Transcribe the records below exactly as written, from the opening line through the line that contains "grzyb/różowy [281, 144]".
——
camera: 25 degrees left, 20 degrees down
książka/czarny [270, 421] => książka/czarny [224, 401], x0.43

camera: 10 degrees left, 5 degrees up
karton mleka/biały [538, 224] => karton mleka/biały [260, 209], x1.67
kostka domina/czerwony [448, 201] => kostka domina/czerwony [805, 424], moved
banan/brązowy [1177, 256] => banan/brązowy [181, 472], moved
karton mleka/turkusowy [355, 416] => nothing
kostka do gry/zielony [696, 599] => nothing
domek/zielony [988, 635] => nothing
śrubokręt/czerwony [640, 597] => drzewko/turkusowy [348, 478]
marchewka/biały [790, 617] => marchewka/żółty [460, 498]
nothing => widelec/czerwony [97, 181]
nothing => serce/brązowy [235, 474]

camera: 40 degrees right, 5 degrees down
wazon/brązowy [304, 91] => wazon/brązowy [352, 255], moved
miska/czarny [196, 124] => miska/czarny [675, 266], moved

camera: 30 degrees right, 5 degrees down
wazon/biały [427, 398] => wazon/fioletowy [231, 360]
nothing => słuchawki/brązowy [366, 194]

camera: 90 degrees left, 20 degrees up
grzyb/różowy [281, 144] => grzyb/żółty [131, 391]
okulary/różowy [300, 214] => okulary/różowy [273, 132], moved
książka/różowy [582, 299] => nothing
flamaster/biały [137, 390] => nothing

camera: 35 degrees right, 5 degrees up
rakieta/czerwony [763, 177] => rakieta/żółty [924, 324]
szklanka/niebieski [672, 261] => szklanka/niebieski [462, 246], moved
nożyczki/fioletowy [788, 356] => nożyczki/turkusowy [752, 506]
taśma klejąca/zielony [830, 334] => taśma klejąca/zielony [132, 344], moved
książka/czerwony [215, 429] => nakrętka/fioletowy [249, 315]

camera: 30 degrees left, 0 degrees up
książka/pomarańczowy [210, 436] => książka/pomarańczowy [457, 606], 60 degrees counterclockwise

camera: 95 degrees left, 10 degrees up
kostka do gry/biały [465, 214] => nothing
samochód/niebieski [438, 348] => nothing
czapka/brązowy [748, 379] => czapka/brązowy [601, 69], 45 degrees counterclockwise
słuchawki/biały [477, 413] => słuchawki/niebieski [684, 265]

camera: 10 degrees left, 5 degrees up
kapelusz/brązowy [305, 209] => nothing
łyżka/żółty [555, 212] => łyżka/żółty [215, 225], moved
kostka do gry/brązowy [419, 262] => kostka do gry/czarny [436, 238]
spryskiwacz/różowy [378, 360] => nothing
——
EXPECTED ANSWER
camera: 25 degrees left, 20 degrees down
książka/czarny [270, 421] => książka/czarny [224, 401], x0.43

camera: 10 degrees left, 5 degrees up
karton mleka/biały [538, 224] => karton mleka/biały [260, 209], x1.67
kostka domina/czerwony [448, 201] => kostka domina/czerwony [805, 424], moved
banan/brązowy [1177, 256] => banan/brązowy [181, 472], moved
karton mleka/turkusowy [355, 416] => nothing
kostka do gry/zielony [696, 599] => nothing
domek/zielony [988, 635] => nothing
śrubokręt/czerwony [640, 597] => drzewko/turkusowy [348, 478]
marchewka/biały [790, 617] => marchewka/żółty [460, 498]
nothing => widelec/czerwony [97, 181]
nothing => serce/brązowy [235, 474]

camera: 40 degrees right, 5 degrees down
wazon/brązowy [304, 91] => wazon/brązowy [352, 255], moved
miska/czarny [196, 124] => miska/czarny [675, 266], moved

camera: 30 degrees right, 5 degrees down
wazon/biały [427, 398] => wazon/fioletowy [231, 360]
nothing => słuchawki/brązowy [366, 194]

camera: 90 degrees left, 20 degrees up
grzyb/różowy [281, 144] => grzyb/żółty [131, 391]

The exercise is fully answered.